Whenever an image turns up, omit it and return the remaining data exactly.

### Information shown

* * *

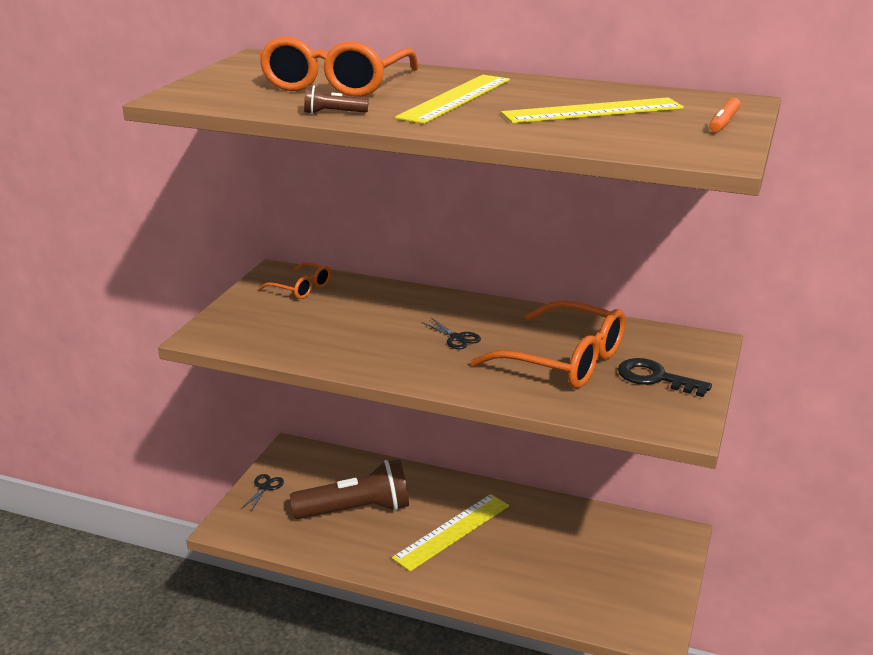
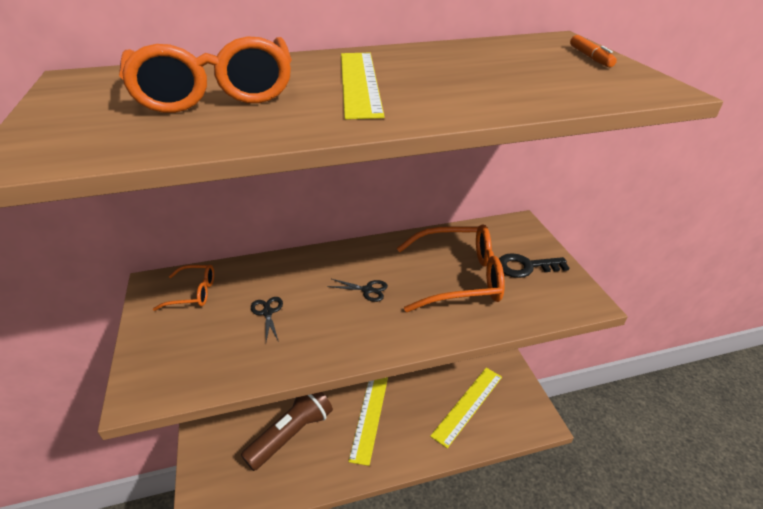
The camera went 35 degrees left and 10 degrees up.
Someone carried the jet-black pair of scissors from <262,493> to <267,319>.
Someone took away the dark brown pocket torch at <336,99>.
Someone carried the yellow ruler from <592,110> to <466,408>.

* * *

### Solution
The camera went 35 degrees left and 10 degrees up.
Someone carried the jet-black pair of scissors from <262,493> to <267,319>.
Someone took away the dark brown pocket torch at <336,99>.
Someone carried the yellow ruler from <592,110> to <466,408>.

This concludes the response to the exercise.